***** Raw data

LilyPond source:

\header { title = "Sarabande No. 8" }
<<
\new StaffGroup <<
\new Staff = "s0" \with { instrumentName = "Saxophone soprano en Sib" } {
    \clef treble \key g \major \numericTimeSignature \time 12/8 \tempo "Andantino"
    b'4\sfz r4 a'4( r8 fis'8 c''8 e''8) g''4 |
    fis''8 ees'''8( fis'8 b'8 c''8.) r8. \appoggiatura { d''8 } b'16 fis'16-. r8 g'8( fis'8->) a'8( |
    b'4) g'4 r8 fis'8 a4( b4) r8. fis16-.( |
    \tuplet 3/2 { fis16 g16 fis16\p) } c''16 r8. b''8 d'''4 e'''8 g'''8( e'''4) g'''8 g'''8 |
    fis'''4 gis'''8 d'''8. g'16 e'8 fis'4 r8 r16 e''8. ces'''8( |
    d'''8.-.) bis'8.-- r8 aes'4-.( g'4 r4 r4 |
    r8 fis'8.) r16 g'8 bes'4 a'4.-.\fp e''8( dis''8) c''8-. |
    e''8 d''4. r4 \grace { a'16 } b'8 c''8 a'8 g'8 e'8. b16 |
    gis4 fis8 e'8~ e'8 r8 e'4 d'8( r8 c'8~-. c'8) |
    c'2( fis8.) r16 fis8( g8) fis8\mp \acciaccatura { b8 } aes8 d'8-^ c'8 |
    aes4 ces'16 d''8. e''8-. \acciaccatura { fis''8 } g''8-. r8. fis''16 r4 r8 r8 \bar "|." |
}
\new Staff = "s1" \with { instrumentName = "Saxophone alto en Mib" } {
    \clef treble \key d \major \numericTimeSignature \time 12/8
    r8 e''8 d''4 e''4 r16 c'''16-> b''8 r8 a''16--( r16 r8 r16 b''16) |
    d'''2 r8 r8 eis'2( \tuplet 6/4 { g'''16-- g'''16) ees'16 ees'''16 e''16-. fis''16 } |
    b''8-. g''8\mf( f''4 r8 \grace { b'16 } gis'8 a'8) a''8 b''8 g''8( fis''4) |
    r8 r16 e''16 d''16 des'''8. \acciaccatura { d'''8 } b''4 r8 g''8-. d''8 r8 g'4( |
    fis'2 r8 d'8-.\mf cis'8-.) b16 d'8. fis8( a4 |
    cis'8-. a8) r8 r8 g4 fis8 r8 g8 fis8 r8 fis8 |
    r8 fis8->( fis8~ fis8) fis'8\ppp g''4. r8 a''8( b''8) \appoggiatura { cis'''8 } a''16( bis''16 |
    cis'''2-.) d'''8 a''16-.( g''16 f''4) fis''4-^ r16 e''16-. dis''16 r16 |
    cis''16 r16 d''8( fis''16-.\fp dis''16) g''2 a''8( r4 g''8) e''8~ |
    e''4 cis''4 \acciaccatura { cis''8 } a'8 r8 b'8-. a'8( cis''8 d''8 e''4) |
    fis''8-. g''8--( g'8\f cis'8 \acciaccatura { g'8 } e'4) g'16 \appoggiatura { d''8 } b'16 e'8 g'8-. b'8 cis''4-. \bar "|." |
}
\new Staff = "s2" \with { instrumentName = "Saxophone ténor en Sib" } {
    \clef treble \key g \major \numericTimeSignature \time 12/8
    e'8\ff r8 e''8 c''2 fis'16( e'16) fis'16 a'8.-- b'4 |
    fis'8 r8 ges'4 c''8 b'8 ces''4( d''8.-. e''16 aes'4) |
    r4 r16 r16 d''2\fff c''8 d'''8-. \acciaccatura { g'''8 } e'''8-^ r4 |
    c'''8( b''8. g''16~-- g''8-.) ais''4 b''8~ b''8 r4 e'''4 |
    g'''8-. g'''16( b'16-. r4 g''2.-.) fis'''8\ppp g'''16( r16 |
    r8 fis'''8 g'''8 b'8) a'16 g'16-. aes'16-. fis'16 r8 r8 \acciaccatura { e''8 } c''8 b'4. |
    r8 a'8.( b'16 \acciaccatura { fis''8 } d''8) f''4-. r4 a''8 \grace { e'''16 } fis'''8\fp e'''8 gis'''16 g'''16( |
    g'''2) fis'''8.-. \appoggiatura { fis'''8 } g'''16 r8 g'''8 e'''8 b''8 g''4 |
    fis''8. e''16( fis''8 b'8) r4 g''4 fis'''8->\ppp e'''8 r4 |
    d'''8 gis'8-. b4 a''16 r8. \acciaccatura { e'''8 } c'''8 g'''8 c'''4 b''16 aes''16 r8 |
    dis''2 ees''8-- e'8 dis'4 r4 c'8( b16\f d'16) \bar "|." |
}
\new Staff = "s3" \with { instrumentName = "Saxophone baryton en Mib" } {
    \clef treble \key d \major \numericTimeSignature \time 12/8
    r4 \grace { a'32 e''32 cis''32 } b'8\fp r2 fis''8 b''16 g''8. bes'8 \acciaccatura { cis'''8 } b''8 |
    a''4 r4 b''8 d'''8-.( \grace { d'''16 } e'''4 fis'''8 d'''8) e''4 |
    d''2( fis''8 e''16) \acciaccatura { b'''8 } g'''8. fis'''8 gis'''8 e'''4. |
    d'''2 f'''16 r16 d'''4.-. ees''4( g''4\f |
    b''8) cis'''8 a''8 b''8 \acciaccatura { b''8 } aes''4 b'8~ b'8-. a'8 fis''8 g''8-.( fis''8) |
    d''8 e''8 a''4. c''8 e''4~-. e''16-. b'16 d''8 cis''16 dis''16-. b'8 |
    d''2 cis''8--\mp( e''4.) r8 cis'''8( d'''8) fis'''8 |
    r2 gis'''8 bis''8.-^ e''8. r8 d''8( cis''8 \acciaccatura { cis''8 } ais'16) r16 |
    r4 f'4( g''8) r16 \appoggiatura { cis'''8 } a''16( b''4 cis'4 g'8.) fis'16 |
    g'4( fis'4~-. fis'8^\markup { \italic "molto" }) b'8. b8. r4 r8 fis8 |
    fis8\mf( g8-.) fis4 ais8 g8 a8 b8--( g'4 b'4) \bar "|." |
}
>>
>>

**********

**Prompt:** Find every line in the listing above that contains the string "tuplet", matching case exactly, and copy each of those lines.

**Correct response:**
    \tuplet 3/2 { fis16 g16 fis16\p) } c''16 r8. b''8 d'''4 e'''8 g'''8( e'''4) g'''8 g'''8 |
    d'''2 r8 r8 eis'2( \tuplet 6/4 { g'''16-- g'''16) ees'16 ees'''16 e''16-. fis''16 } |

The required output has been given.